Collection entries
^^^^^^^^^^^^^^^^

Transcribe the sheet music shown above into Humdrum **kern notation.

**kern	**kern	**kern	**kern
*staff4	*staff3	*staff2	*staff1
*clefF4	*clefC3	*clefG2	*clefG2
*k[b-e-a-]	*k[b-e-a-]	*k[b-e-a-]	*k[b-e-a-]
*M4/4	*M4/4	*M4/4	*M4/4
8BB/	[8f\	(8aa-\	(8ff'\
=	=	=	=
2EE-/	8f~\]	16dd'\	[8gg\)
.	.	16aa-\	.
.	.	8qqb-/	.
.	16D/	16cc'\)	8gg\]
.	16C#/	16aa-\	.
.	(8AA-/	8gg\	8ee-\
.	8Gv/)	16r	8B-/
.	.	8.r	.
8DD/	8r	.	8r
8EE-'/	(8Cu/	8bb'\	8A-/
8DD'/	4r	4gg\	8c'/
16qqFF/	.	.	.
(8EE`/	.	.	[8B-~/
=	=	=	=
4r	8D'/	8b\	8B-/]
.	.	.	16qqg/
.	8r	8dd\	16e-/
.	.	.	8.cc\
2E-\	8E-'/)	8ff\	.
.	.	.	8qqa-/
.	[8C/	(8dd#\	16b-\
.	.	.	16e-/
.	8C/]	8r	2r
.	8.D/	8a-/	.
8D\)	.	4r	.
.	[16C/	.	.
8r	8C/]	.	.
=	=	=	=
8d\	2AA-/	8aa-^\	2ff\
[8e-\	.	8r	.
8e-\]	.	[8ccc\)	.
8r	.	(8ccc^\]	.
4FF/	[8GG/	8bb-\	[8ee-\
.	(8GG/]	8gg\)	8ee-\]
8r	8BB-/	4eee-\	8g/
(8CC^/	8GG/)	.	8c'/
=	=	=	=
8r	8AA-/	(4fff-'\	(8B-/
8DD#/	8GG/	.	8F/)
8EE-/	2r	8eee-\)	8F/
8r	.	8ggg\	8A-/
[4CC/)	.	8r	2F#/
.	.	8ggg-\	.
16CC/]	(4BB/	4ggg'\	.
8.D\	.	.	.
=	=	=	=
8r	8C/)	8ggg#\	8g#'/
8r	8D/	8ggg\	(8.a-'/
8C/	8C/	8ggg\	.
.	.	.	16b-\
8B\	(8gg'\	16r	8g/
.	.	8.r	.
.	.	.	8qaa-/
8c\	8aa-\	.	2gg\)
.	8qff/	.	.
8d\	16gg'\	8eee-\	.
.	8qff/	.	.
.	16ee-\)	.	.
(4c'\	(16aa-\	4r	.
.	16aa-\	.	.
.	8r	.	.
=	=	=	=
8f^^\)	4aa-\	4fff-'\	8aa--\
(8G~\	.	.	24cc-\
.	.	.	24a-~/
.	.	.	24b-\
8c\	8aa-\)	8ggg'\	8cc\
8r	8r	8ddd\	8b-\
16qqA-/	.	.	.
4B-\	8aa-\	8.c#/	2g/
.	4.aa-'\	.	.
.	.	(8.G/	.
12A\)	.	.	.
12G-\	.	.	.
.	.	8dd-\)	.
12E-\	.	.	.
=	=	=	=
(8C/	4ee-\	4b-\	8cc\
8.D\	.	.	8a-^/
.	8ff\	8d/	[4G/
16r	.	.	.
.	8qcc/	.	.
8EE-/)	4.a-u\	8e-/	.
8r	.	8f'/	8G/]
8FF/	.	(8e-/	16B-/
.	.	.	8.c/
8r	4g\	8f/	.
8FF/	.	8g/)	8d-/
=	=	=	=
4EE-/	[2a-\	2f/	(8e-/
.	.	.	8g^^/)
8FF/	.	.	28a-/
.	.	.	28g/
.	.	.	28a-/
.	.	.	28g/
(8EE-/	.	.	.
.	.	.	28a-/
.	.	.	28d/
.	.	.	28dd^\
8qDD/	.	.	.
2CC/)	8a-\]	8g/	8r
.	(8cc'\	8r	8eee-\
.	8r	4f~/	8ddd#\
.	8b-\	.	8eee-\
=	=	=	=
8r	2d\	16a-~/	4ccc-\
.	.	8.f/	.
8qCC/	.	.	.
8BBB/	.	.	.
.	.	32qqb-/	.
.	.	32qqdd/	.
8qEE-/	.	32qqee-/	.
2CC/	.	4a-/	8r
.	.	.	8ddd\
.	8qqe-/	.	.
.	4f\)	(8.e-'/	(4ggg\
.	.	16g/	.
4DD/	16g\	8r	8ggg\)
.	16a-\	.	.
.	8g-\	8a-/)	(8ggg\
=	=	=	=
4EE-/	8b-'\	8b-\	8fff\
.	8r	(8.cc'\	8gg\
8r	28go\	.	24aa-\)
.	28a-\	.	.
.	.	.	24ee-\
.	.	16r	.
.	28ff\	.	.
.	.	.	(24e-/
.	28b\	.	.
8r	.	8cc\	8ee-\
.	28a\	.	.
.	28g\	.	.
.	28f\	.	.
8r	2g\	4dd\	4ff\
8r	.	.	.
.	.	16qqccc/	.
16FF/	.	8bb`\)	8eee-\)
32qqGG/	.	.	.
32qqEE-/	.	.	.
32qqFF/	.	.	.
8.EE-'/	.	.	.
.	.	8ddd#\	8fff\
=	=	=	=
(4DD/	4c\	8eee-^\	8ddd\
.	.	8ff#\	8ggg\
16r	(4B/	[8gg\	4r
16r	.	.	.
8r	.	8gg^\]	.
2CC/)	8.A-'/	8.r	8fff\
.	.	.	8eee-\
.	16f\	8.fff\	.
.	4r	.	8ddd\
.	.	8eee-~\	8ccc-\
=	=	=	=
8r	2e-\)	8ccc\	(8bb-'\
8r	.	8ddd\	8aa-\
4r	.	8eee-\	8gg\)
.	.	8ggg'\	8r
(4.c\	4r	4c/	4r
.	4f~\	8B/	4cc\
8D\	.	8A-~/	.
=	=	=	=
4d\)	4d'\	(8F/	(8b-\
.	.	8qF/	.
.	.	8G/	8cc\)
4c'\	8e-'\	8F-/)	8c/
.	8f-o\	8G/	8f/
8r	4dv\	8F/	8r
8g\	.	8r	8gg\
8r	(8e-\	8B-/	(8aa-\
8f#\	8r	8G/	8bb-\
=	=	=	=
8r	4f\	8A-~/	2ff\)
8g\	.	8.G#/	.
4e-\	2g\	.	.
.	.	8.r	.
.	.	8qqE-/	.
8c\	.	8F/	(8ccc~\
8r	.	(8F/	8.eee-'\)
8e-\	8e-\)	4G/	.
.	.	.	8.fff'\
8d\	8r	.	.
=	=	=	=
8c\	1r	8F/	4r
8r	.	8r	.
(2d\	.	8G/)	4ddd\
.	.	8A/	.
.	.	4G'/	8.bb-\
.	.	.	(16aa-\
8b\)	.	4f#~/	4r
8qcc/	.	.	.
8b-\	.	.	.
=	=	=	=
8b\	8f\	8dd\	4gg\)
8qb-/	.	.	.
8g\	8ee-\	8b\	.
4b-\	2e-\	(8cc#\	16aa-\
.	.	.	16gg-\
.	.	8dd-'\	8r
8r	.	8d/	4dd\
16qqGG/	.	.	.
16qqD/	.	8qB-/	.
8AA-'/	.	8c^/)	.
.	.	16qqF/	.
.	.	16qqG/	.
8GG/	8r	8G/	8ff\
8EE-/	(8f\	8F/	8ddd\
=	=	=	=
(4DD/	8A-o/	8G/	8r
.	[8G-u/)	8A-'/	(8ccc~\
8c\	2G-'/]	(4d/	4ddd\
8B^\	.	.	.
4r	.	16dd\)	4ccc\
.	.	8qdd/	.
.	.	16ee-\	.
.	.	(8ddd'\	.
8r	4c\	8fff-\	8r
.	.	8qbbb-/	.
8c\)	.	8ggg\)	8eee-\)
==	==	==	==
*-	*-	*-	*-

^^^^^^^^^^^^^^^^

REQUIREMENTS:
Pick out each line of the records above that contains the string "kern", and copy those lines.

EXERCISE ANSWER:
Transcribe the sheet music shown above into Humdrum **kern notation.
**kern	**kern	**kern	**kern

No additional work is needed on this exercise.